Start of Working data

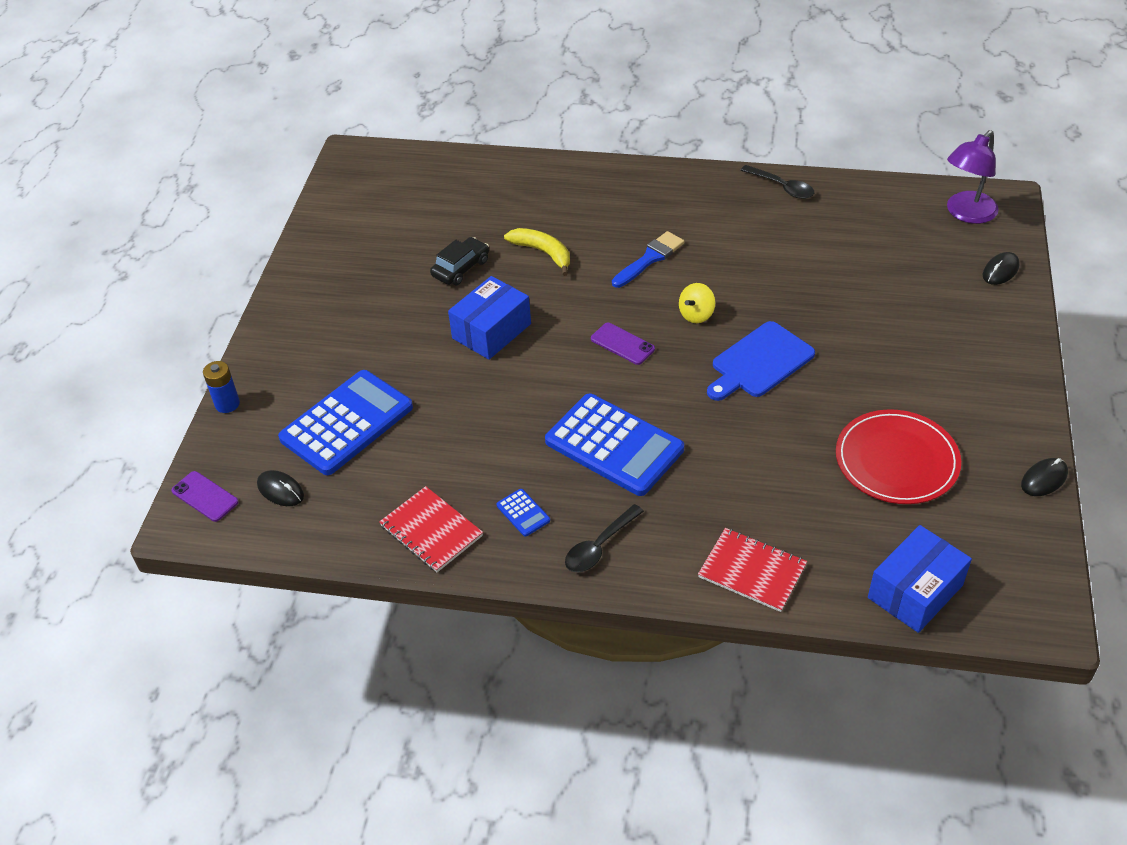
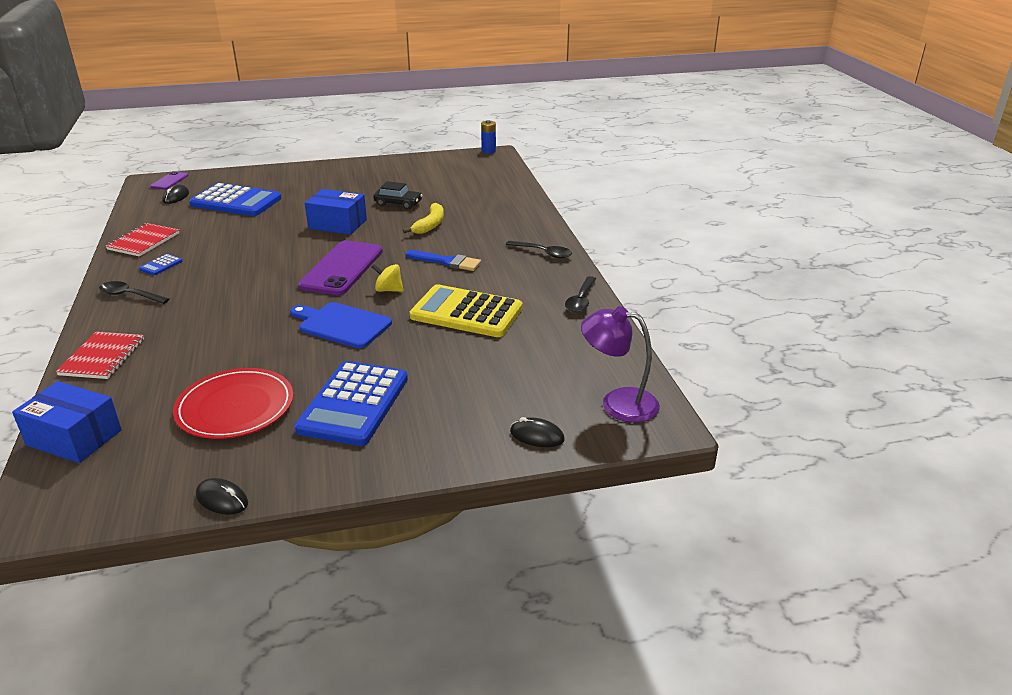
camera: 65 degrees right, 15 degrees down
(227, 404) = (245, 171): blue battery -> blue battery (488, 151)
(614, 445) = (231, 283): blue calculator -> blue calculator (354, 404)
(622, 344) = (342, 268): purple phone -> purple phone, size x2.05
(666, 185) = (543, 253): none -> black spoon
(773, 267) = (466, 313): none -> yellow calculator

End of Working data
Start of Working data

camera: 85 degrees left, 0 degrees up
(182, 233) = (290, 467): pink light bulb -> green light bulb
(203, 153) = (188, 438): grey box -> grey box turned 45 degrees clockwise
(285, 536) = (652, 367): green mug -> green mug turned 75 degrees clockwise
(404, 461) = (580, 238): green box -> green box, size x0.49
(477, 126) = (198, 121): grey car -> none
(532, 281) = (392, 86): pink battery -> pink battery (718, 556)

End of Working data

**Instructions for the task**
How many lines in the listing above contain the string "pink"? Answer with the number only.

**Solution to this task**
2